**WHAT YOU WILL DO**
From the entries below, output the line with "cyan 1x1 brick [403,348,462,422]" and each following line up to and including the line with "green 1x2 brick", exactly as written.

**DATA FOR THIS TASK**
▶

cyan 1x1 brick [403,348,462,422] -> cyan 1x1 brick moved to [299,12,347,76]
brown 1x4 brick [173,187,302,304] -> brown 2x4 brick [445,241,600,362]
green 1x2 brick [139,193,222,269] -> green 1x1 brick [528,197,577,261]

◀
▶

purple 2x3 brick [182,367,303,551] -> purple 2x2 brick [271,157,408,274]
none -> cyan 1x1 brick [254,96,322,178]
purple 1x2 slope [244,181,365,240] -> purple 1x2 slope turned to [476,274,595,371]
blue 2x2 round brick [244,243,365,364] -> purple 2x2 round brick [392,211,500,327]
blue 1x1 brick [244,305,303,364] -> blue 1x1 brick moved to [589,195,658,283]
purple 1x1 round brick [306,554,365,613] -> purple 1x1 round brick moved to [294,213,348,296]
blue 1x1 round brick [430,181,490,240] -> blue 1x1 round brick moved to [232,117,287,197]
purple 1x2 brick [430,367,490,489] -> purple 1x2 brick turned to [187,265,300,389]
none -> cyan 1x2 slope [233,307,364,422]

◀
▶

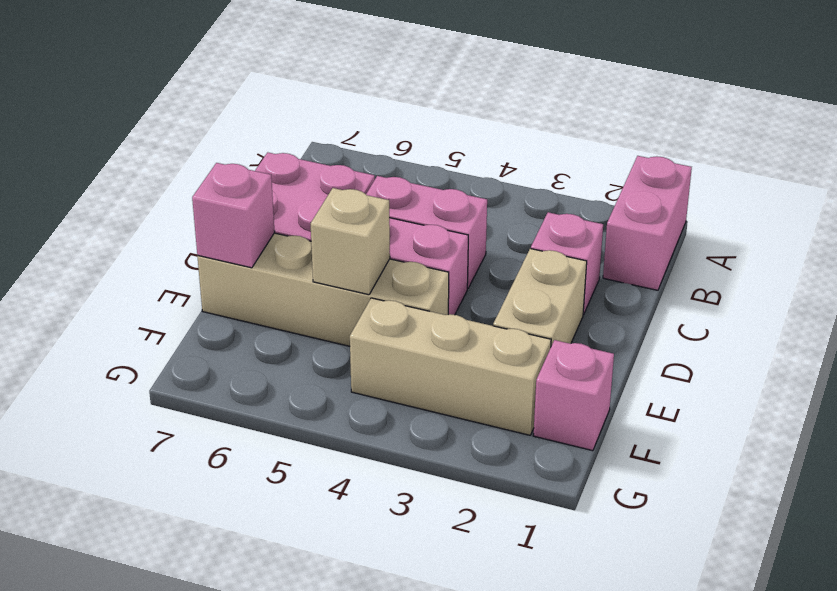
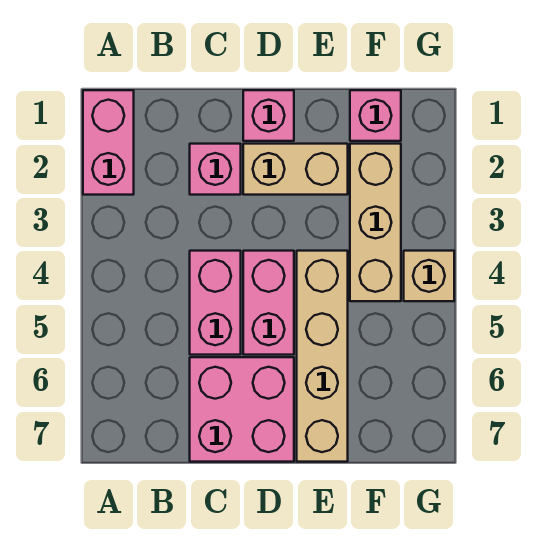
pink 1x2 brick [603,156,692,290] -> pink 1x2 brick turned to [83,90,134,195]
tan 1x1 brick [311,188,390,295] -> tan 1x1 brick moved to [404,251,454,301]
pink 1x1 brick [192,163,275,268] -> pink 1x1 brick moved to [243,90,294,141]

◀

**PROBLEM SOLUTION**
cyan 1x1 brick [403,348,462,422] -> cyan 1x1 brick moved to [299,12,347,76]
brown 1x4 brick [173,187,302,304] -> brown 2x4 brick [445,241,600,362]
green 1x2 brick [139,193,222,269] -> green 1x1 brick [528,197,577,261]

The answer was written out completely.